(Stored dataset items)
--- START ---
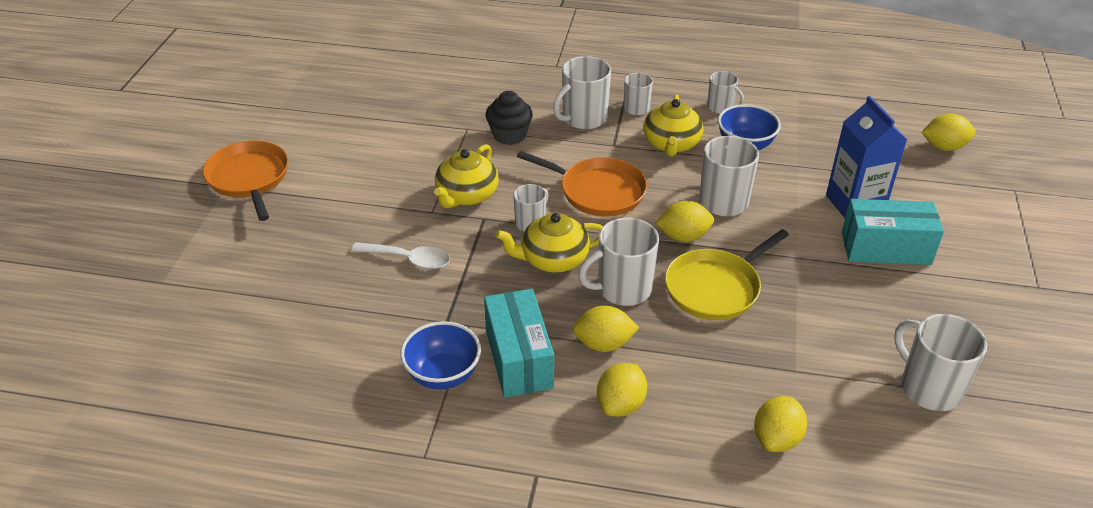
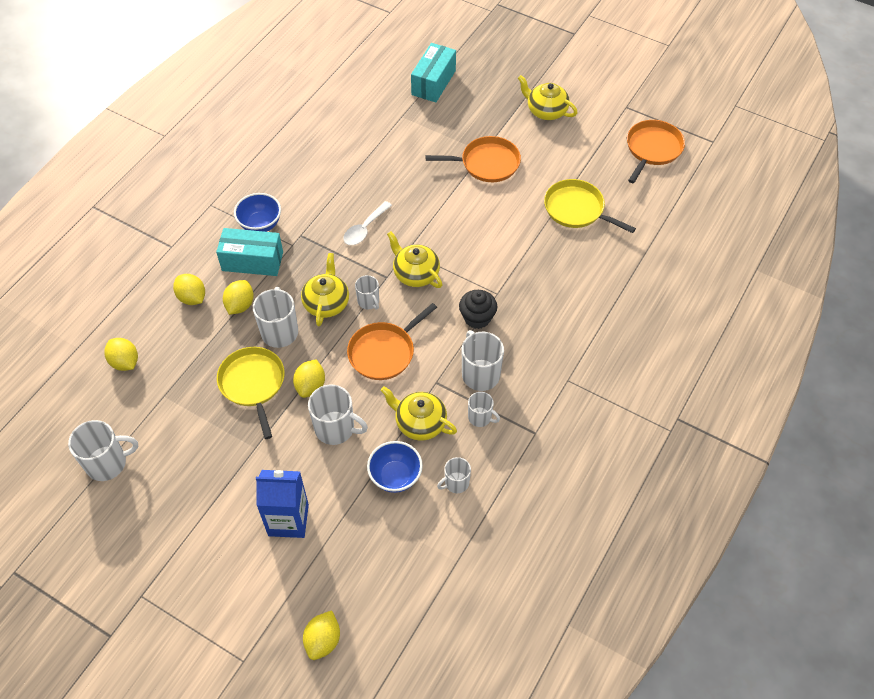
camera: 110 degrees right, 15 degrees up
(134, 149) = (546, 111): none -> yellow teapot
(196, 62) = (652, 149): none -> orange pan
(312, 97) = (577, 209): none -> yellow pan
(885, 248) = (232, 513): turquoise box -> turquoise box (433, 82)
--- END ---
**TASK**.
Nothing but the lines from the line containing "(134, 149) = (546, 111): none" through the final line of the entries should appear in your answer, copied exactly.

**EXERCISE ANSWER**.
(134, 149) = (546, 111): none -> yellow teapot
(196, 62) = (652, 149): none -> orange pan
(312, 97) = (577, 209): none -> yellow pan
(885, 248) = (232, 513): turquoise box -> turquoise box (433, 82)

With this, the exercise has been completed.